:: Excerpted records ::
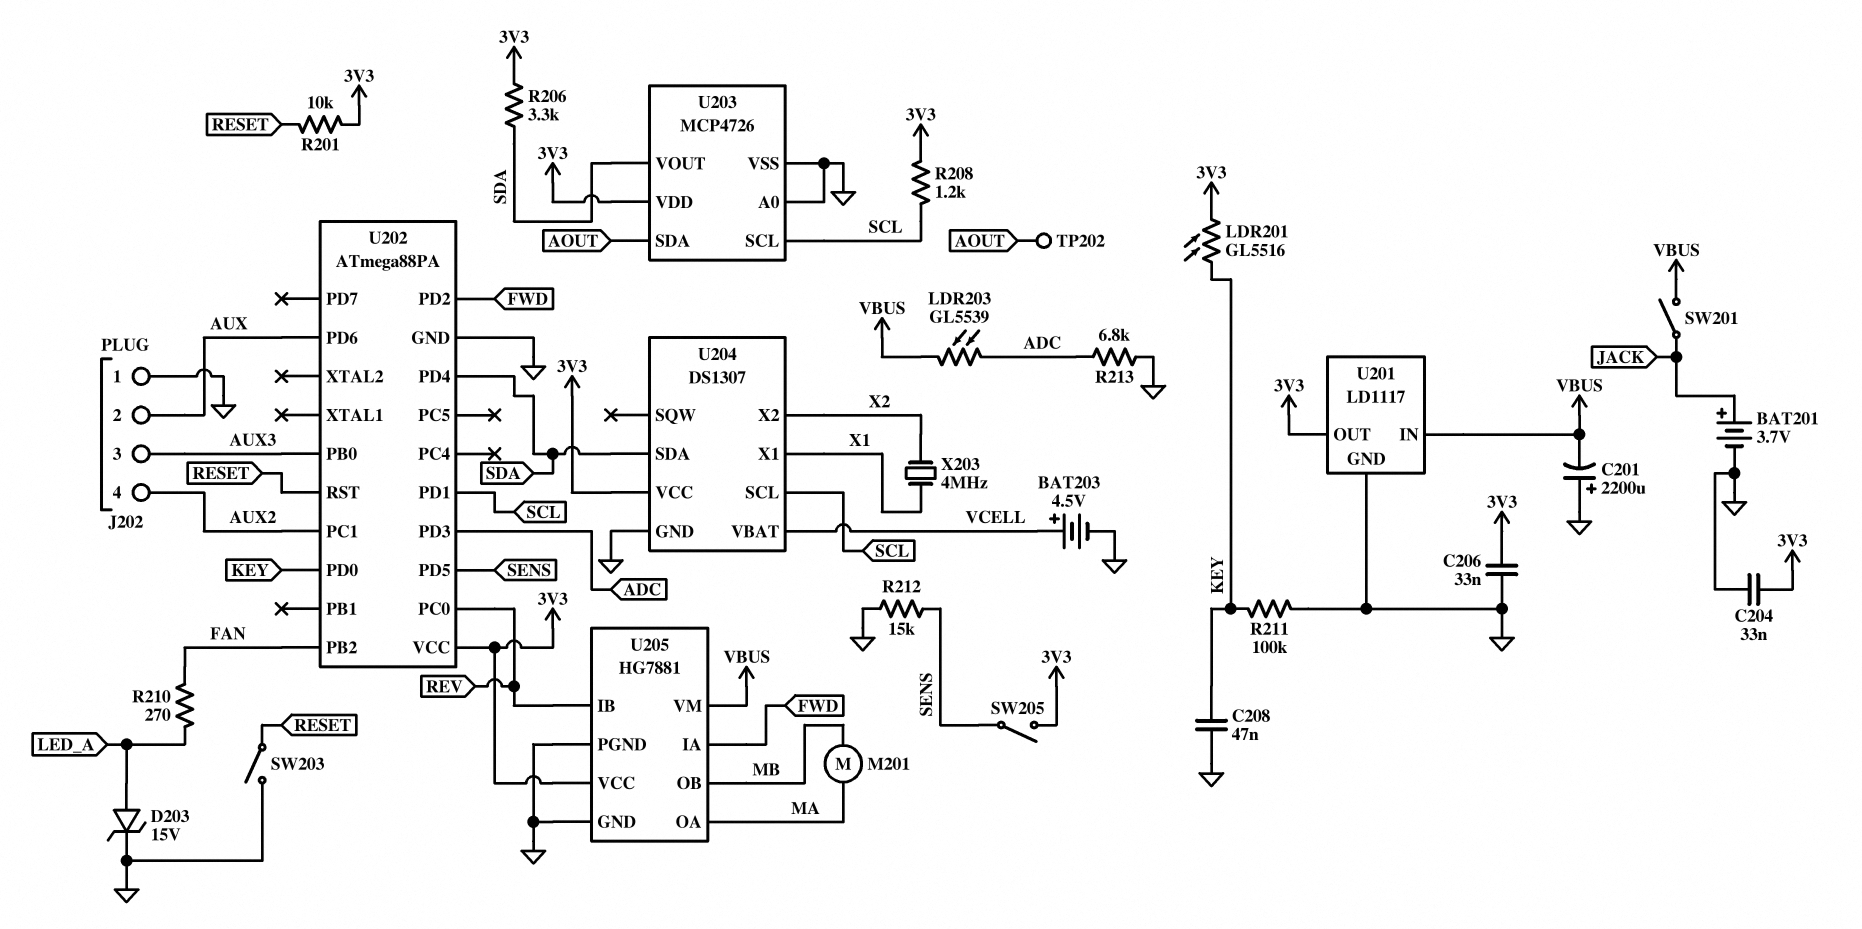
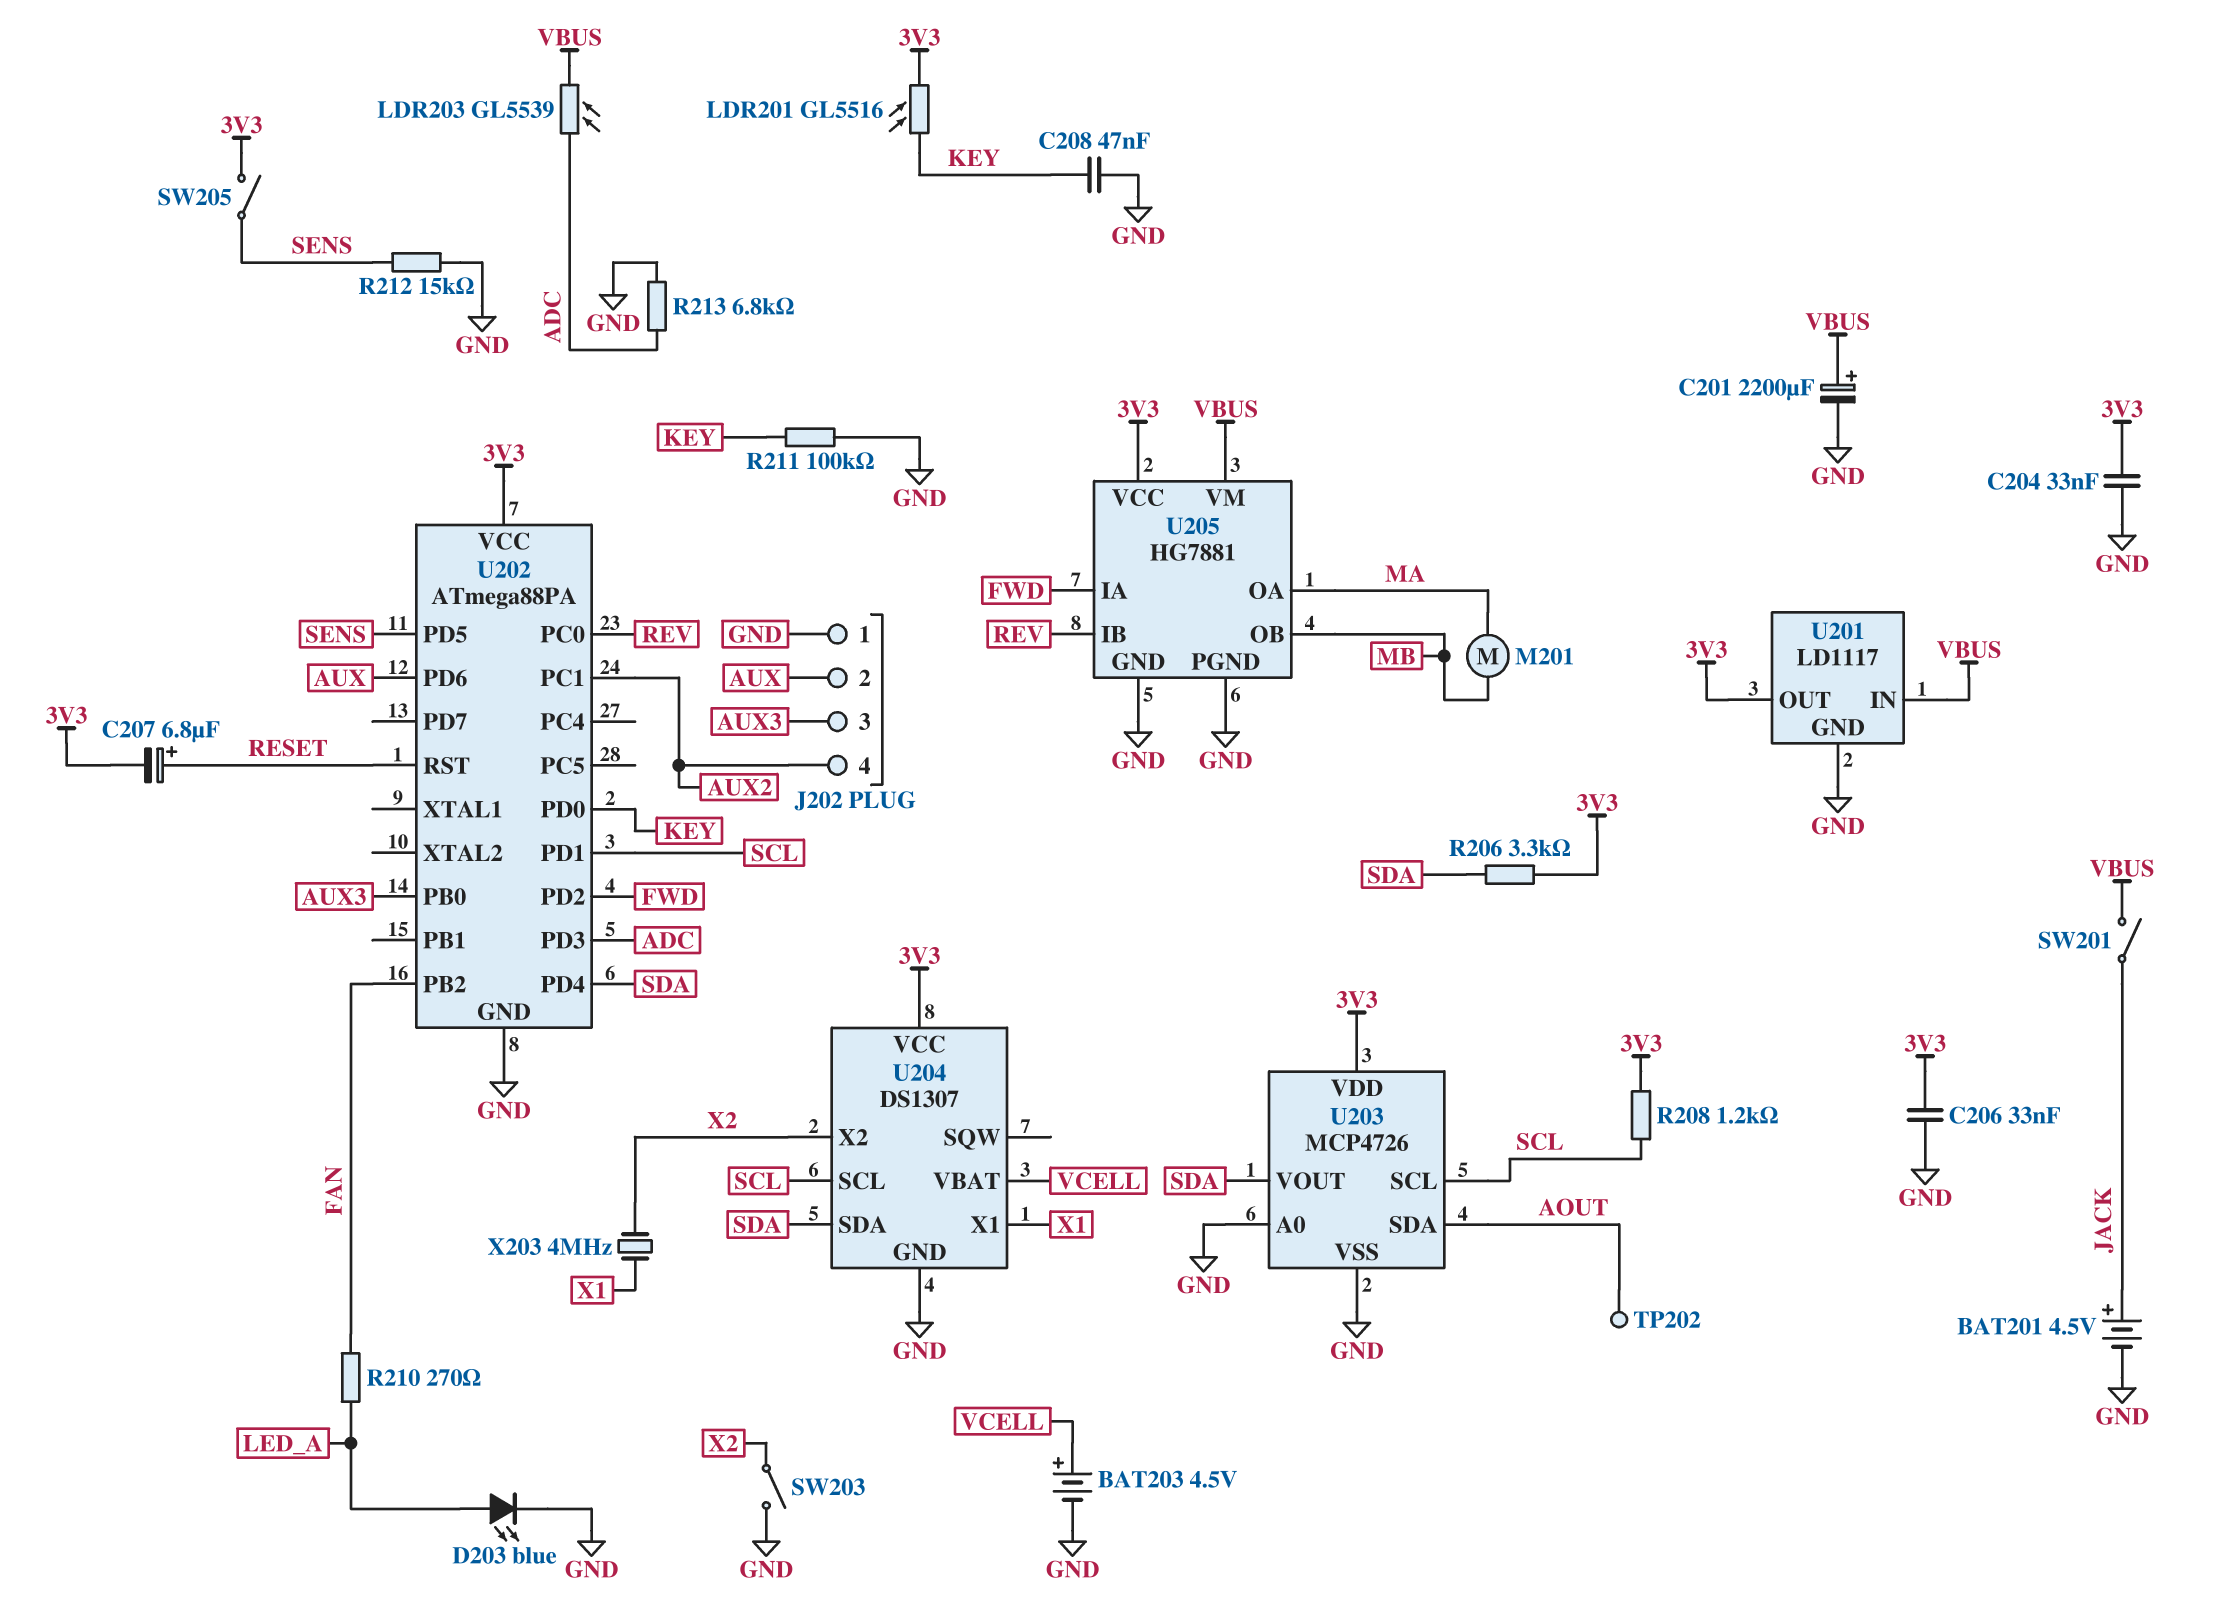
BAT201: 3.7V (plus JACK, minus GND) -> 4.5V (plus JACK, minus GND)
C201: 2200uF (plus GND, minus VBUS) -> 2200uF (plus VBUS, minus GND)
C207: none -> 6.8uF (plus RESET, minus 3V3)
D203: zener 15V (A LED_A, K GND) -> LED blue (A LED_A, K GND)
R201: 10k (3V3, RESET) -> none
SW203: switch (GND, RESET) -> switch (GND, X2)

:: Problem to work on ::
Please show every line of the material that contains the string "plus".

:: Written answer ::
BAT201: 3.7V (plus JACK, minus GND) -> 4.5V (plus JACK, minus GND)
C201: 2200uF (plus GND, minus VBUS) -> 2200uF (plus VBUS, minus GND)
C207: none -> 6.8uF (plus RESET, minus 3V3)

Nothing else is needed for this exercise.